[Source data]
= = = = =

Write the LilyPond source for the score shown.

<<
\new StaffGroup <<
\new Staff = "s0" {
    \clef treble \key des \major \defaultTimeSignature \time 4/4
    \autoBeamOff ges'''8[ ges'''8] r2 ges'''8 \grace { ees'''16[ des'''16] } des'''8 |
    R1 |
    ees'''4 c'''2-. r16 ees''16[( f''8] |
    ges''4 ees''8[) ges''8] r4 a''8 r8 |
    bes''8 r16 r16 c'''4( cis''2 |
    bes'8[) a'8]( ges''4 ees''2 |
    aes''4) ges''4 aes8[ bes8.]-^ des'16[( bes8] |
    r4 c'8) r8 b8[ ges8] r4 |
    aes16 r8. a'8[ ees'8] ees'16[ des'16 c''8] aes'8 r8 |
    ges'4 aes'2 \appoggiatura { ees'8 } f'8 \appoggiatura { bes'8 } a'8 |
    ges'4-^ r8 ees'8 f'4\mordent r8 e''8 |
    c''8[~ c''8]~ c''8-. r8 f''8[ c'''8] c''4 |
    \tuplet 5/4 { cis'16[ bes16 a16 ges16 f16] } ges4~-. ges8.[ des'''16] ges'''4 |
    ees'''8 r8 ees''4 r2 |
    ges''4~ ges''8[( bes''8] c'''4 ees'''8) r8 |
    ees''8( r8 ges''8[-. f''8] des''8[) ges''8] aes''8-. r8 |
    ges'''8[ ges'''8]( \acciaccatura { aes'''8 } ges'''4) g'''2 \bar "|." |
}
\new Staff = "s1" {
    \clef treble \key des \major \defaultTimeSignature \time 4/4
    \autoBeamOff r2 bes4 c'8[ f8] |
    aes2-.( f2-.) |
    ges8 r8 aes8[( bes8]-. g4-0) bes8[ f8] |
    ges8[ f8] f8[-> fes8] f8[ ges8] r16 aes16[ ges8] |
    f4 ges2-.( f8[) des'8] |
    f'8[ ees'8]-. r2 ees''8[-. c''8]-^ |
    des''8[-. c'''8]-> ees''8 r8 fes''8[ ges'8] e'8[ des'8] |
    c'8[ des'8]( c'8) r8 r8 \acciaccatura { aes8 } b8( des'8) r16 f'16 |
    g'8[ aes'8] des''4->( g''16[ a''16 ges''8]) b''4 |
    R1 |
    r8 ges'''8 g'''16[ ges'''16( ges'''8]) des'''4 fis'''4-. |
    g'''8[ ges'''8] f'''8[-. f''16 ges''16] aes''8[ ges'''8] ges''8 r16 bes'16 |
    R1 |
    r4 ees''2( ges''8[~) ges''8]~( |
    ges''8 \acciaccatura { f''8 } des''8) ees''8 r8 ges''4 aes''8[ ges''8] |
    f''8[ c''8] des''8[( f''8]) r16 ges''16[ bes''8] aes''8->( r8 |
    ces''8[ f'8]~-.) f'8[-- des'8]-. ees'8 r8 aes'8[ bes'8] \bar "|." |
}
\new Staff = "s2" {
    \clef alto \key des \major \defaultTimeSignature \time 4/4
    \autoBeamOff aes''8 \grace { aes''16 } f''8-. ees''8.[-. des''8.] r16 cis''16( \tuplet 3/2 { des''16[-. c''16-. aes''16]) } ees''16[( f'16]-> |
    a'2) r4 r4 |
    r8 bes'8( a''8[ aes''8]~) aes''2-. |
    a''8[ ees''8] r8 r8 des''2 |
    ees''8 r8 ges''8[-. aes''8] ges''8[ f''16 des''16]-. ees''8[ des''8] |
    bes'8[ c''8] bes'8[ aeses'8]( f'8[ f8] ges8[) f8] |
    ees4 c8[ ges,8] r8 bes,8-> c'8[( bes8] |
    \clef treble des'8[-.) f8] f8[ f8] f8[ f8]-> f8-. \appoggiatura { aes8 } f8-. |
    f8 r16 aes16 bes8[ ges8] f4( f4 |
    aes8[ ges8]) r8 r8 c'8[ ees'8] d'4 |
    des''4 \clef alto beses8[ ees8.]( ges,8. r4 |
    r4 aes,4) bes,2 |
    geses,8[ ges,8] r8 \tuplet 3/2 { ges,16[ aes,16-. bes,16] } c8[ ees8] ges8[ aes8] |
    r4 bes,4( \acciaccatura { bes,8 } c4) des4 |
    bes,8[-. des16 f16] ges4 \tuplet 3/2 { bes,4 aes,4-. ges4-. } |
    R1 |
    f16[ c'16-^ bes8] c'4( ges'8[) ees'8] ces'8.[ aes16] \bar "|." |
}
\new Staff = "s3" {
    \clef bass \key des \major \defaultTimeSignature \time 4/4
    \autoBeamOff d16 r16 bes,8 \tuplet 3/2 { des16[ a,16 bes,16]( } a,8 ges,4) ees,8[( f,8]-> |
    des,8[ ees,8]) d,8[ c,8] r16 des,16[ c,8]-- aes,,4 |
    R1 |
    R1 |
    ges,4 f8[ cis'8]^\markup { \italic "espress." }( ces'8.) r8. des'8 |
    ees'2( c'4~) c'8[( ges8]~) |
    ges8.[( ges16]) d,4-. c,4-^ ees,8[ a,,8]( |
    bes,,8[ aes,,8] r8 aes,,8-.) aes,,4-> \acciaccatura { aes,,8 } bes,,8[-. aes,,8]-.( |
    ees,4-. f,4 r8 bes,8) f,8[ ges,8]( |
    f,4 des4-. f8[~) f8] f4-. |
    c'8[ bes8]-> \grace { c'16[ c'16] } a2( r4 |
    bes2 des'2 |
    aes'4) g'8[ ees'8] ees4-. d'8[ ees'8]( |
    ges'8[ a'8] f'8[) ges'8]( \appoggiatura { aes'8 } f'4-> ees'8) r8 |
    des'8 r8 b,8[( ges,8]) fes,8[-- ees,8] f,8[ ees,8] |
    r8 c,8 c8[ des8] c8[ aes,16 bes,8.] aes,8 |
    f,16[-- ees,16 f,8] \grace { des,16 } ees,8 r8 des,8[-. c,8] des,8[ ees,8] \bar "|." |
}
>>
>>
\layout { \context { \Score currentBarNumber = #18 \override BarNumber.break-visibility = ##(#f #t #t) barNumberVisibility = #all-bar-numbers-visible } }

= = = = =

List each line in the entries above that contains the string "appoggiatura". Matching is case-sensitive.

    ges'4 aes'2 \appoggiatura { ees'8 } f'8 \appoggiatura { bes'8 } a'8 |
    \clef treble des'8[-.) f8] f8[ f8] f8[ f8]-> f8-. \appoggiatura { aes8 } f8-. |
    ges'8[ a'8] f'8[) ges'8]( \appoggiatura { aes'8 } f'4-> ees'8) r8 |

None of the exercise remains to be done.